Object correspondence data
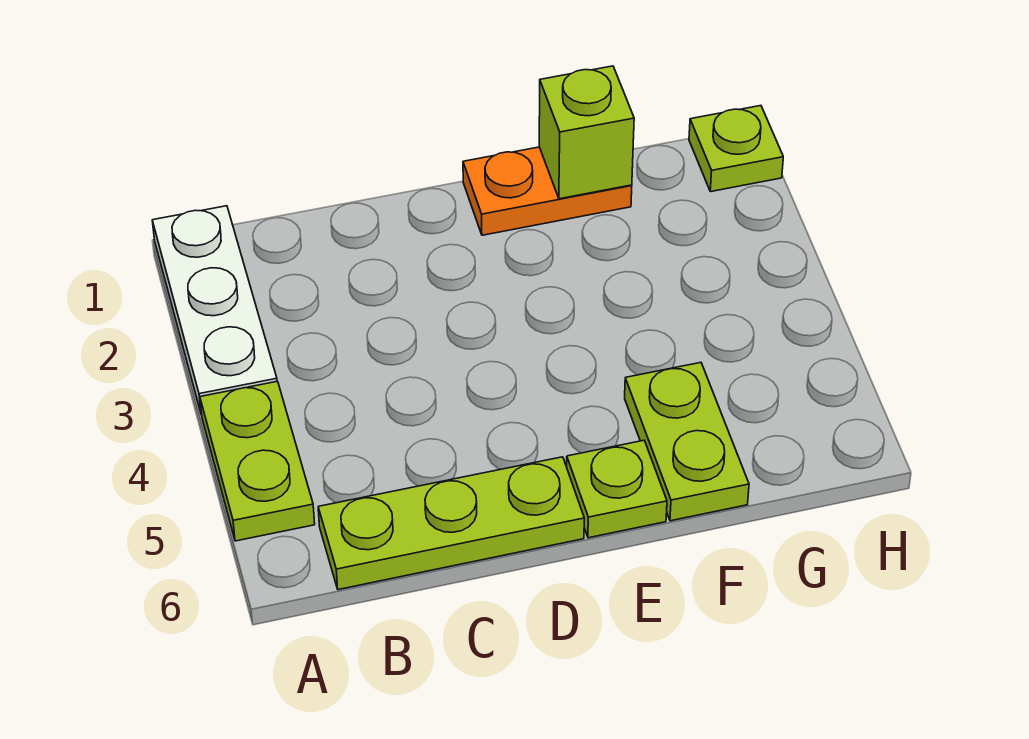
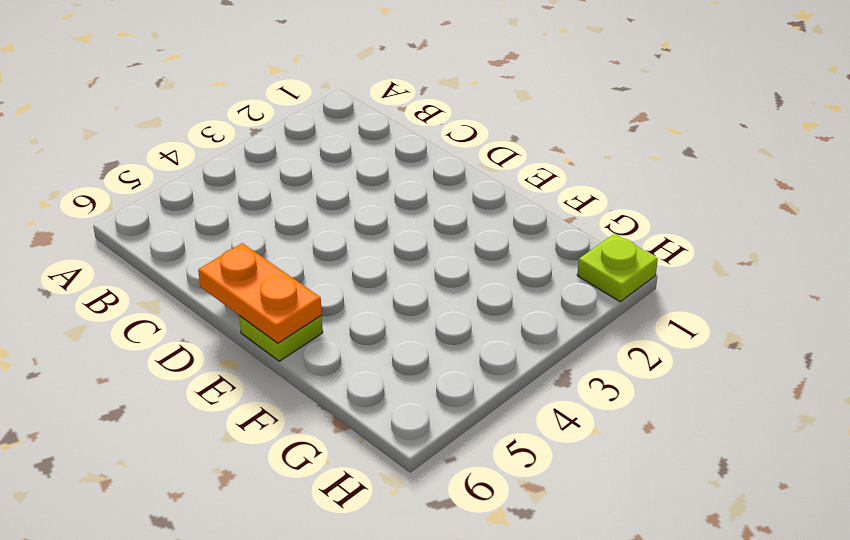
orange 1x2 plate [198,243,322,343] -> orange 1x2 plate moved to [463,147,632,235]
none -> white 1x3 plate [152,206,277,415]
none -> lime 1x2 plate [200,381,315,541]

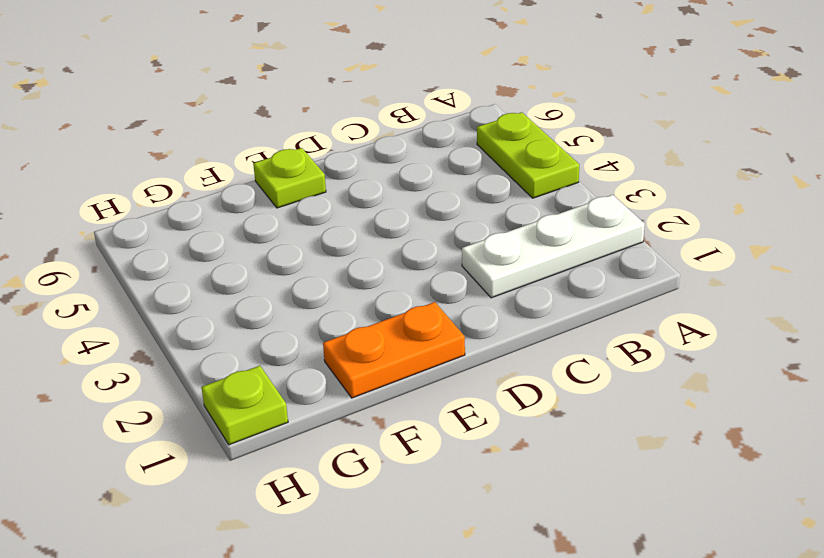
white 1x3 plate [462,195,645,298] -> white 1x3 plate turned to [152,206,277,415]
none -> lime 1x3 plate [318,457,584,590]
none -> lime 1x2 plate [625,363,749,521]

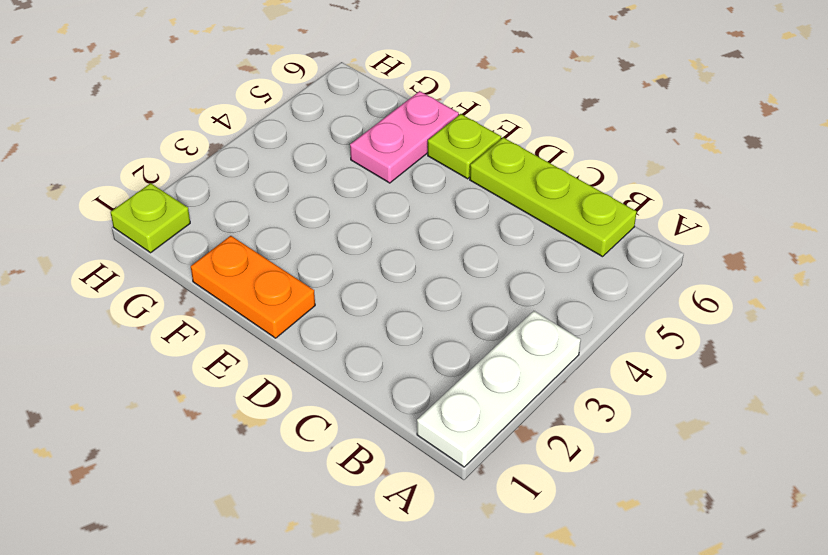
pink 1x2 plate [350,91,459,183] -> lime 1x2 plate [625,363,749,521]
none -> lime 1x2 plate [200,381,315,541]
none -> lime 1x1 brick [539,66,634,199]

▶ [ASSIGNMENT]: Repeat the entries word for word and skip the pictures.

▶ [SOLVED PROBLEM]:
orange 1x2 plate [198,243,322,343] -> orange 1x2 plate moved to [463,147,632,235]
none -> white 1x3 plate [152,206,277,415]
none -> lime 1x2 plate [200,381,315,541]

white 1x3 plate [462,195,645,298] -> white 1x3 plate turned to [152,206,277,415]
none -> lime 1x3 plate [318,457,584,590]
none -> lime 1x2 plate [625,363,749,521]

pink 1x2 plate [350,91,459,183] -> lime 1x2 plate [625,363,749,521]
none -> lime 1x2 plate [200,381,315,541]
none -> lime 1x1 brick [539,66,634,199]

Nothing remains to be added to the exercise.